— TASK STATEMENT —
Reproduce the material below in full, substituting "leather sofa" for every occurrence of "velvet fabric couch" and leaving everything else unchanged.

— RECORDS SHOWN —
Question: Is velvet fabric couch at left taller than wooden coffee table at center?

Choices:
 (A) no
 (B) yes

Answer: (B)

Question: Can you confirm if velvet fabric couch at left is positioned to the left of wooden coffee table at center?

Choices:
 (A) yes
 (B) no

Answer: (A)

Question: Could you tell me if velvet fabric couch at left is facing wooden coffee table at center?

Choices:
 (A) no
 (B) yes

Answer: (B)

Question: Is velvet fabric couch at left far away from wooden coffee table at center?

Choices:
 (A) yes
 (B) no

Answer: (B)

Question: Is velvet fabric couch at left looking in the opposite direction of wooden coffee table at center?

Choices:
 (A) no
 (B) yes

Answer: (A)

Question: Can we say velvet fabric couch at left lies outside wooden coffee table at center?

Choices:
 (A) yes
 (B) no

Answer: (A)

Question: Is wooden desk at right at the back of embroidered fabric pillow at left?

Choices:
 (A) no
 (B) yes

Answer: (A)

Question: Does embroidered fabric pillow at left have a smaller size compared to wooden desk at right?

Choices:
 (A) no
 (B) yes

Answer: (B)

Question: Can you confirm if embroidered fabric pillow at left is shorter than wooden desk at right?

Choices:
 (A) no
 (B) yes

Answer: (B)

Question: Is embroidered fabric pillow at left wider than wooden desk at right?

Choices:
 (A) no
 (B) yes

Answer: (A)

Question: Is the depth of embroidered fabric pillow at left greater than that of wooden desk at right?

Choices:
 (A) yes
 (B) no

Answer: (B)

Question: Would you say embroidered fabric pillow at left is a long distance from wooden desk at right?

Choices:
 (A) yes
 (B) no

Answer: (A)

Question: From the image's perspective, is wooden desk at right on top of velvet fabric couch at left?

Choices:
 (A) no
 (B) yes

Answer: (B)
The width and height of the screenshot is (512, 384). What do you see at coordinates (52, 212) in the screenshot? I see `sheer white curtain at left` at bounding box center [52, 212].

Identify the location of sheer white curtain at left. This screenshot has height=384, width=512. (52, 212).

— FINAL ANSWER —
Question: Is leather sofa at left taller than wooden coffee table at center?

Choices:
 (A) no
 (B) yes

Answer: (B)

Question: Can you confirm if leather sofa at left is positioned to the left of wooden coffee table at center?

Choices:
 (A) yes
 (B) no

Answer: (A)

Question: Could you tell me if leather sofa at left is facing wooden coffee table at center?

Choices:
 (A) no
 (B) yes

Answer: (B)

Question: Is leather sofa at left far away from wooden coffee table at center?

Choices:
 (A) yes
 (B) no

Answer: (B)

Question: Is leather sofa at left looking in the opposite direction of wooden coffee table at center?

Choices:
 (A) no
 (B) yes

Answer: (A)

Question: Can we say leather sofa at left lies outside wooden coffee table at center?

Choices:
 (A) yes
 (B) no

Answer: (A)

Question: Is wooden desk at right at the back of embroidered fabric pillow at left?

Choices:
 (A) no
 (B) yes

Answer: (A)

Question: Does embroidered fabric pillow at left have a smaller size compared to wooden desk at right?

Choices:
 (A) no
 (B) yes

Answer: (B)

Question: Can you confirm if embroidered fabric pillow at left is shorter than wooden desk at right?

Choices:
 (A) no
 (B) yes

Answer: (B)

Question: Is embroidered fabric pillow at left wider than wooden desk at right?

Choices:
 (A) no
 (B) yes

Answer: (A)

Question: Is the depth of embroidered fabric pillow at left greater than that of wooden desk at right?

Choices:
 (A) yes
 (B) no

Answer: (B)

Question: Would you say embroidered fabric pillow at left is a long distance from wooden desk at right?

Choices:
 (A) yes
 (B) no

Answer: (A)

Question: From the image's perspective, is wooden desk at right on top of leather sofa at left?

Choices:
 (A) no
 (B) yes

Answer: (B)
The width and height of the screenshot is (512, 384). What do you see at coordinates (52, 212) in the screenshot? I see `sheer white curtain at left` at bounding box center [52, 212].

Identify the location of sheer white curtain at left. This screenshot has height=384, width=512. (52, 212).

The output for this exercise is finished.